=== What this task involves ===
Each entry should be printed exactly, with its images omitted.

=== Image change detection data ===
- - - - -
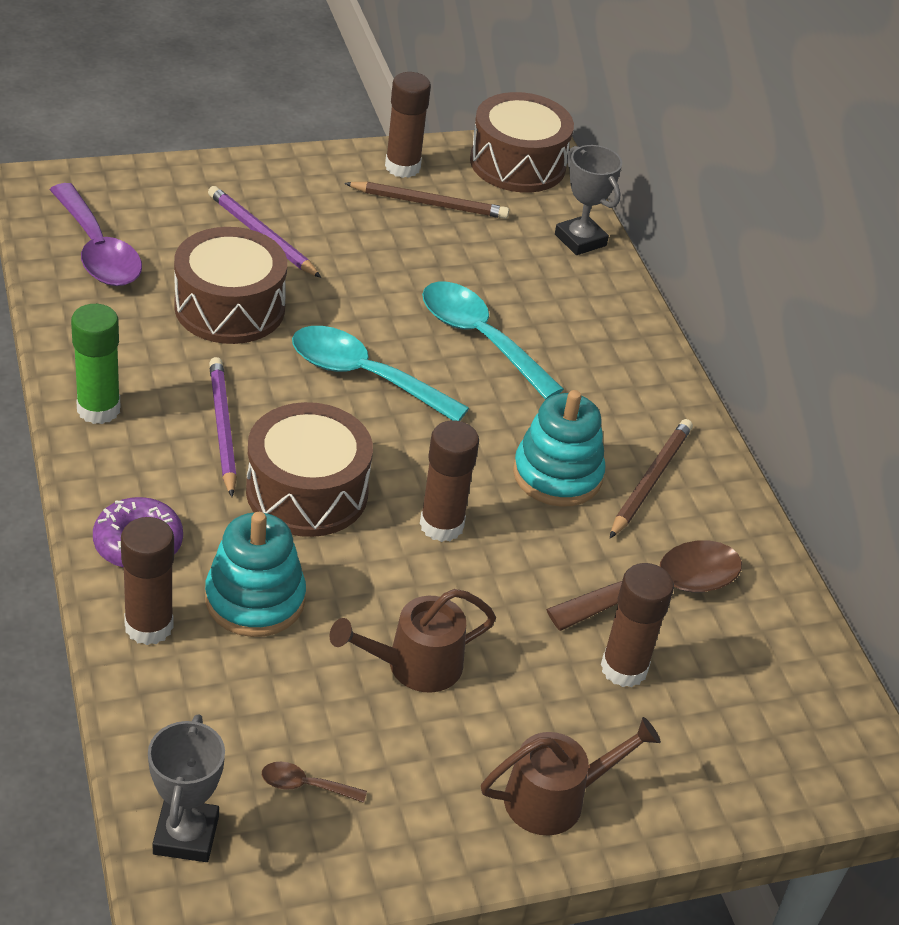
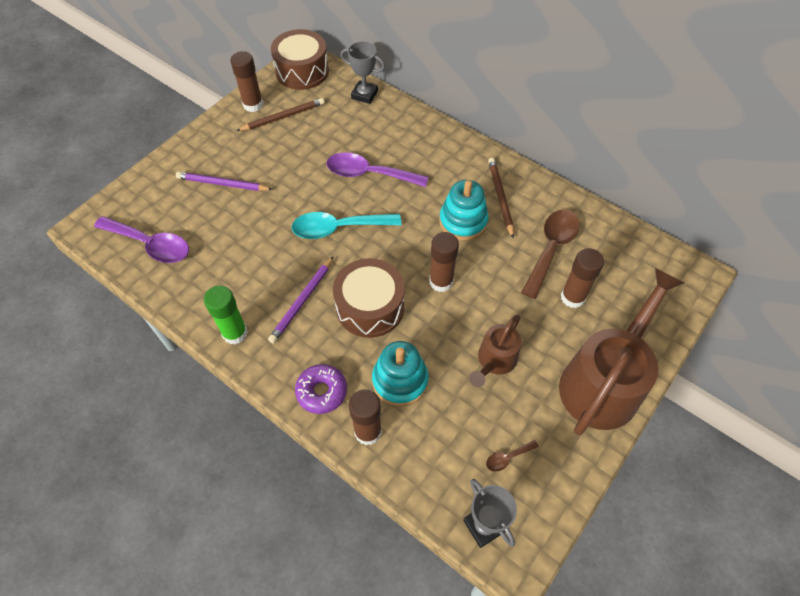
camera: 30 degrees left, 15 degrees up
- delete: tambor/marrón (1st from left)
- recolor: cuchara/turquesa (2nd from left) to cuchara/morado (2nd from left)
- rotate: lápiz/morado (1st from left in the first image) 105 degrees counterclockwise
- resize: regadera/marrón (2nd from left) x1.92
- - - - -
=== Solution to this task ===
camera: 30 degrees left, 15 degrees up
- delete: tambor/marrón (1st from left)
- recolor: cuchara/turquesa (2nd from left) to cuchara/morado (2nd from left)
- rotate: lápiz/morado (1st from left in the first image) 105 degrees counterclockwise
- resize: regadera/marrón (2nd from left) x1.92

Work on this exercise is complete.